__What the task requires__
Every record that follows is to be copied exactly, with the pictures omitted.

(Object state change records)
Content starts

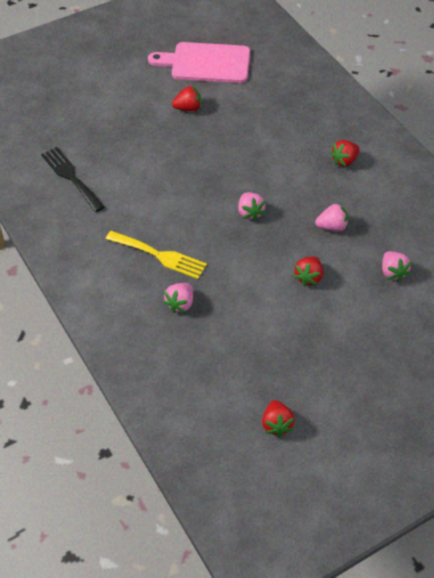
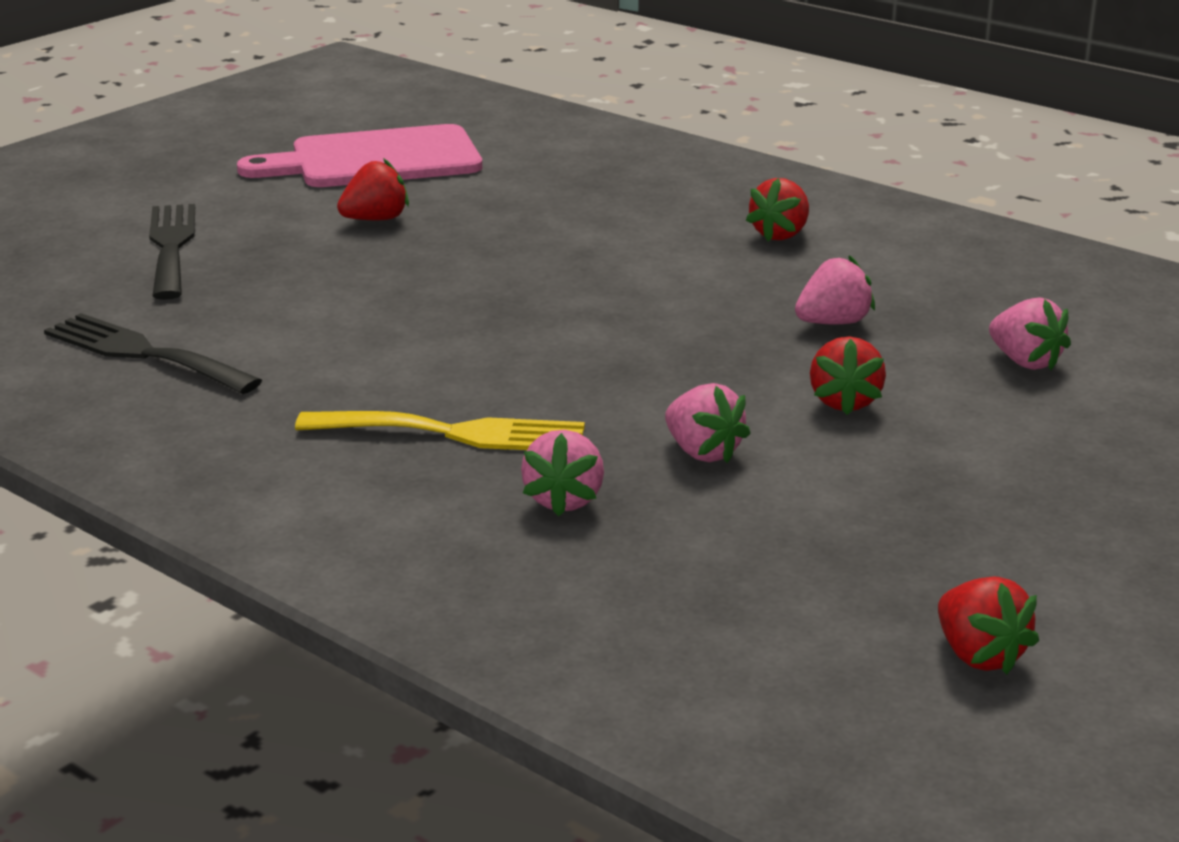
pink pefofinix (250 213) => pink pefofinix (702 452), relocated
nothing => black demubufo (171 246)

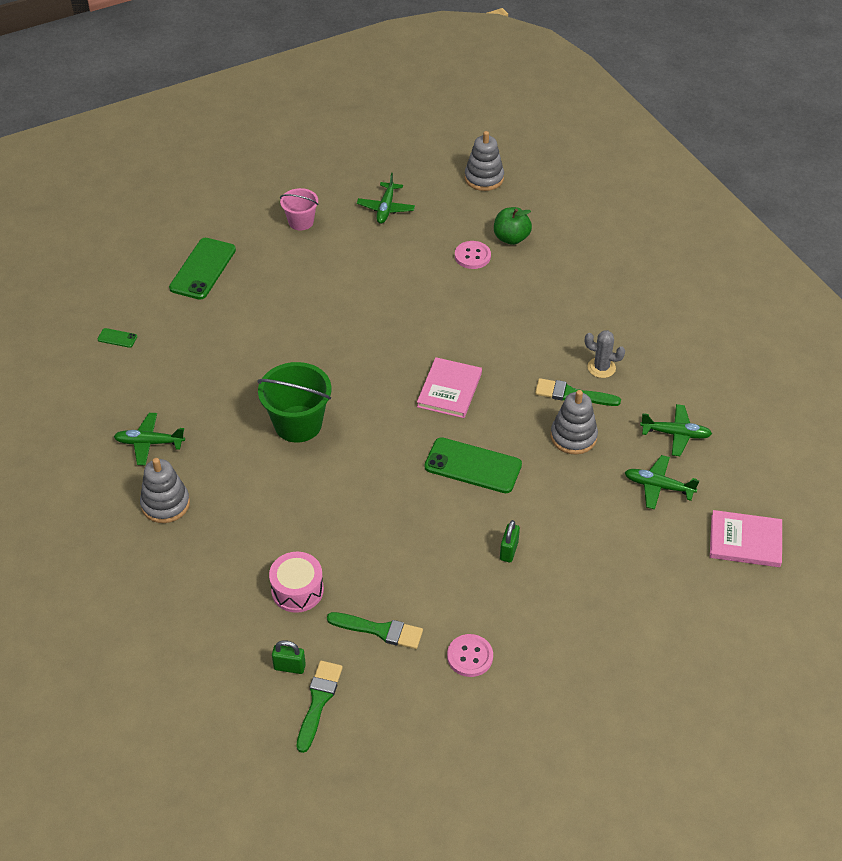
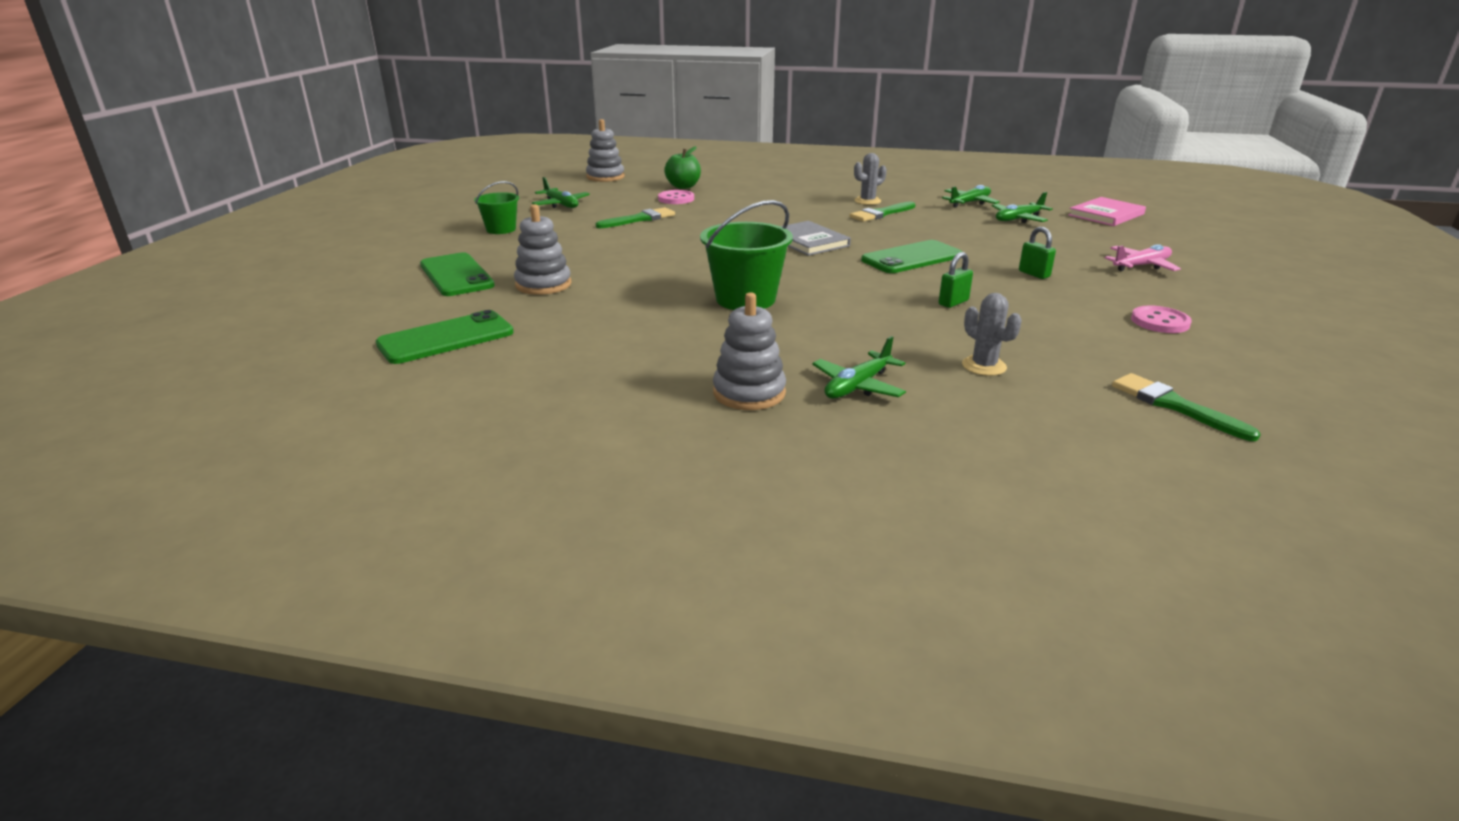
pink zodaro (301 222) => green zodaro (501 229)
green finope (117 338) => green finope (446 338), x2.29
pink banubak (449 390) => grey banubak (808 241)
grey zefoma (573 437) => grey zefoma (543 285), relocated
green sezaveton (149 443) => green sezaveton (857 386), relocated
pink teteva (297 590) => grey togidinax (984 366)
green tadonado (380 630) => green tadonado (639 219), relocated
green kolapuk (289 667) => green kolapuk (953 302), relocated
nothing => pink sezaveton (1141 266)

Content ends

__Answer for this exercise__
pink pefofinix (250 213) => pink pefofinix (702 452), relocated
nothing => black demubufo (171 246)

pink zodaro (301 222) => green zodaro (501 229)
green finope (117 338) => green finope (446 338), x2.29
pink banubak (449 390) => grey banubak (808 241)
grey zefoma (573 437) => grey zefoma (543 285), relocated
green sezaveton (149 443) => green sezaveton (857 386), relocated
pink teteva (297 590) => grey togidinax (984 366)
green tadonado (380 630) => green tadonado (639 219), relocated
green kolapuk (289 667) => green kolapuk (953 302), relocated
nothing => pink sezaveton (1141 266)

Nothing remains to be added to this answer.